Change listing data:

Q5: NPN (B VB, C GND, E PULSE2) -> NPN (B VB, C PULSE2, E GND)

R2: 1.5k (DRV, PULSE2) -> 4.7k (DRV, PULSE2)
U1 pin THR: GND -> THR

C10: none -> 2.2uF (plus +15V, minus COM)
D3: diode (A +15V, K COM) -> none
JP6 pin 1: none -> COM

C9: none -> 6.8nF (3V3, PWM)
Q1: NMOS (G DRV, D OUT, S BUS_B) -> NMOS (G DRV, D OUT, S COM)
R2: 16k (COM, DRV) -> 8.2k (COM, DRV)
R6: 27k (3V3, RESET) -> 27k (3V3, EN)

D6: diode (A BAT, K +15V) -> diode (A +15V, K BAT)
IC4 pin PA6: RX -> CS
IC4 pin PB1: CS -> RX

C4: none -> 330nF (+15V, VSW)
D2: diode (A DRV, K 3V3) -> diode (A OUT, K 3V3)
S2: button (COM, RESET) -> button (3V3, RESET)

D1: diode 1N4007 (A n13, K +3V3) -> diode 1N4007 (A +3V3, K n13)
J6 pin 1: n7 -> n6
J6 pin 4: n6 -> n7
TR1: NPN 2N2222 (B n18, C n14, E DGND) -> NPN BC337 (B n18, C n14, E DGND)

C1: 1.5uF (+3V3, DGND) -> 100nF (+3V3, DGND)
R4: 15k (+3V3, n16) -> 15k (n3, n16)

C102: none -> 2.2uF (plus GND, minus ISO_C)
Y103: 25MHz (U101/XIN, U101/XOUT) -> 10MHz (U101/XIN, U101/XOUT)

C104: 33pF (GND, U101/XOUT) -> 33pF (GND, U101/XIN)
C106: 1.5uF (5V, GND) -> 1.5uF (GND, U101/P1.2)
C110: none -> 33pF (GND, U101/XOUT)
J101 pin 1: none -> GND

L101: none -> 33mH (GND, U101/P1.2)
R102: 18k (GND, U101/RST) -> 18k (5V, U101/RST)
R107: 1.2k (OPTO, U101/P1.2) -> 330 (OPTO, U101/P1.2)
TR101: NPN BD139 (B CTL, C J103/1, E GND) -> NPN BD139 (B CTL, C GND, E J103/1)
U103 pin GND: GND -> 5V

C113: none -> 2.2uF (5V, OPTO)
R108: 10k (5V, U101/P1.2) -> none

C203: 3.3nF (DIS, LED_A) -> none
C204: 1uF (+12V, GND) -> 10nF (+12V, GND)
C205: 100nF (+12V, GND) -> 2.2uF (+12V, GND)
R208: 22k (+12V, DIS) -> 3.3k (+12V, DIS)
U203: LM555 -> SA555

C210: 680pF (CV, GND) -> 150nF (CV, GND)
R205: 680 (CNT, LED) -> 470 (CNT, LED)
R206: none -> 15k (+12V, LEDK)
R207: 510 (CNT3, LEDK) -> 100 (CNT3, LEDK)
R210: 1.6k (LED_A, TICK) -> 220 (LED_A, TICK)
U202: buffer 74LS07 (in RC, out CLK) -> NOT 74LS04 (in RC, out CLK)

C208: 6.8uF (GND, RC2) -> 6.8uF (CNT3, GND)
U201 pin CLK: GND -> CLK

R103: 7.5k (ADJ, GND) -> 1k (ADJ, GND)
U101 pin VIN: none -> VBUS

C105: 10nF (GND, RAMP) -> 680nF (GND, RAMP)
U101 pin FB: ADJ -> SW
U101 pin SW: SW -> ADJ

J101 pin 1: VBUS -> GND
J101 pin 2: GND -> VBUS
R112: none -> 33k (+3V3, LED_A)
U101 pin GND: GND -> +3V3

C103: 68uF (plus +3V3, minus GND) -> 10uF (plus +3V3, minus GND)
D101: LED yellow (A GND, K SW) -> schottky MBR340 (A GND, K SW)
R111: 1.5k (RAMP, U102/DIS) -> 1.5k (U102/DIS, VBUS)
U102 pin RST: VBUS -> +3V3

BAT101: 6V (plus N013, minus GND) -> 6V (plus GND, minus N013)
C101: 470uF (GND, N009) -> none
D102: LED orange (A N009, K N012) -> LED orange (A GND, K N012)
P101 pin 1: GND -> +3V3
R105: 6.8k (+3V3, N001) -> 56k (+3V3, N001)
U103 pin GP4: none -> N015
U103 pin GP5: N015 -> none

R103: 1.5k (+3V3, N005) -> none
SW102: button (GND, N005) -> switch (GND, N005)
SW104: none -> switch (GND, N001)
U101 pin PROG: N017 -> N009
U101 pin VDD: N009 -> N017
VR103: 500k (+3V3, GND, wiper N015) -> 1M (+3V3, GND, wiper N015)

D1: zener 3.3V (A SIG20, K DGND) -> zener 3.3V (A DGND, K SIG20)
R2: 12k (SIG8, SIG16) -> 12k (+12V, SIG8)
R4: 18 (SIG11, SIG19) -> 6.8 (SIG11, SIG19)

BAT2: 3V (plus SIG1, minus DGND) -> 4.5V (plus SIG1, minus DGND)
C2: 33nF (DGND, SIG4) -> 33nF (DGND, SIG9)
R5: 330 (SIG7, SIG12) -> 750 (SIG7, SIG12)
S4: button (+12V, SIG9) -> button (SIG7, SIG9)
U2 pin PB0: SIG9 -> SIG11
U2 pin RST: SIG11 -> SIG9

* **TASK REQUIREMENTS**: Your task is to copy all of the entries exactly.

* **EXERCISE SOLUTION**:
Q5: NPN (B VB, C GND, E PULSE2) -> NPN (B VB, C PULSE2, E GND)

R2: 1.5k (DRV, PULSE2) -> 4.7k (DRV, PULSE2)
U1 pin THR: GND -> THR

C10: none -> 2.2uF (plus +15V, minus COM)
D3: diode (A +15V, K COM) -> none
JP6 pin 1: none -> COM

C9: none -> 6.8nF (3V3, PWM)
Q1: NMOS (G DRV, D OUT, S BUS_B) -> NMOS (G DRV, D OUT, S COM)
R2: 16k (COM, DRV) -> 8.2k (COM, DRV)
R6: 27k (3V3, RESET) -> 27k (3V3, EN)

D6: diode (A BAT, K +15V) -> diode (A +15V, K BAT)
IC4 pin PA6: RX -> CS
IC4 pin PB1: CS -> RX

C4: none -> 330nF (+15V, VSW)
D2: diode (A DRV, K 3V3) -> diode (A OUT, K 3V3)
S2: button (COM, RESET) -> button (3V3, RESET)

D1: diode 1N4007 (A n13, K +3V3) -> diode 1N4007 (A +3V3, K n13)
J6 pin 1: n7 -> n6
J6 pin 4: n6 -> n7
TR1: NPN 2N2222 (B n18, C n14, E DGND) -> NPN BC337 (B n18, C n14, E DGND)

C1: 1.5uF (+3V3, DGND) -> 100nF (+3V3, DGND)
R4: 15k (+3V3, n16) -> 15k (n3, n16)

C102: none -> 2.2uF (plus GND, minus ISO_C)
Y103: 25MHz (U101/XIN, U101/XOUT) -> 10MHz (U101/XIN, U101/XOUT)

C104: 33pF (GND, U101/XOUT) -> 33pF (GND, U101/XIN)
C106: 1.5uF (5V, GND) -> 1.5uF (GND, U101/P1.2)
C110: none -> 33pF (GND, U101/XOUT)
J101 pin 1: none -> GND

L101: none -> 33mH (GND, U101/P1.2)
R102: 18k (GND, U101/RST) -> 18k (5V, U101/RST)
R107: 1.2k (OPTO, U101/P1.2) -> 330 (OPTO, U101/P1.2)
TR101: NPN BD139 (B CTL, C J103/1, E GND) -> NPN BD139 (B CTL, C GND, E J103/1)
U103 pin GND: GND -> 5V

C113: none -> 2.2uF (5V, OPTO)
R108: 10k (5V, U101/P1.2) -> none

C203: 3.3nF (DIS, LED_A) -> none
C204: 1uF (+12V, GND) -> 10nF (+12V, GND)
C205: 100nF (+12V, GND) -> 2.2uF (+12V, GND)
R208: 22k (+12V, DIS) -> 3.3k (+12V, DIS)
U203: LM555 -> SA555

C210: 680pF (CV, GND) -> 150nF (CV, GND)
R205: 680 (CNT, LED) -> 470 (CNT, LED)
R206: none -> 15k (+12V, LEDK)
R207: 510 (CNT3, LEDK) -> 100 (CNT3, LEDK)
R210: 1.6k (LED_A, TICK) -> 220 (LED_A, TICK)
U202: buffer 74LS07 (in RC, out CLK) -> NOT 74LS04 (in RC, out CLK)

C208: 6.8uF (GND, RC2) -> 6.8uF (CNT3, GND)
U201 pin CLK: GND -> CLK

R103: 7.5k (ADJ, GND) -> 1k (ADJ, GND)
U101 pin VIN: none -> VBUS

C105: 10nF (GND, RAMP) -> 680nF (GND, RAMP)
U101 pin FB: ADJ -> SW
U101 pin SW: SW -> ADJ

J101 pin 1: VBUS -> GND
J101 pin 2: GND -> VBUS
R112: none -> 33k (+3V3, LED_A)
U101 pin GND: GND -> +3V3

C103: 68uF (plus +3V3, minus GND) -> 10uF (plus +3V3, minus GND)
D101: LED yellow (A GND, K SW) -> schottky MBR340 (A GND, K SW)
R111: 1.5k (RAMP, U102/DIS) -> 1.5k (U102/DIS, VBUS)
U102 pin RST: VBUS -> +3V3

BAT101: 6V (plus N013, minus GND) -> 6V (plus GND, minus N013)
C101: 470uF (GND, N009) -> none
D102: LED orange (A N009, K N012) -> LED orange (A GND, K N012)
P101 pin 1: GND -> +3V3
R105: 6.8k (+3V3, N001) -> 56k (+3V3, N001)
U103 pin GP4: none -> N015
U103 pin GP5: N015 -> none

R103: 1.5k (+3V3, N005) -> none
SW102: button (GND, N005) -> switch (GND, N005)
SW104: none -> switch (GND, N001)
U101 pin PROG: N017 -> N009
U101 pin VDD: N009 -> N017
VR103: 500k (+3V3, GND, wiper N015) -> 1M (+3V3, GND, wiper N015)

D1: zener 3.3V (A SIG20, K DGND) -> zener 3.3V (A DGND, K SIG20)
R2: 12k (SIG8, SIG16) -> 12k (+12V, SIG8)
R4: 18 (SIG11, SIG19) -> 6.8 (SIG11, SIG19)

BAT2: 3V (plus SIG1, minus DGND) -> 4.5V (plus SIG1, minus DGND)
C2: 33nF (DGND, SIG4) -> 33nF (DGND, SIG9)
R5: 330 (SIG7, SIG12) -> 750 (SIG7, SIG12)
S4: button (+12V, SIG9) -> button (SIG7, SIG9)
U2 pin PB0: SIG9 -> SIG11
U2 pin RST: SIG11 -> SIG9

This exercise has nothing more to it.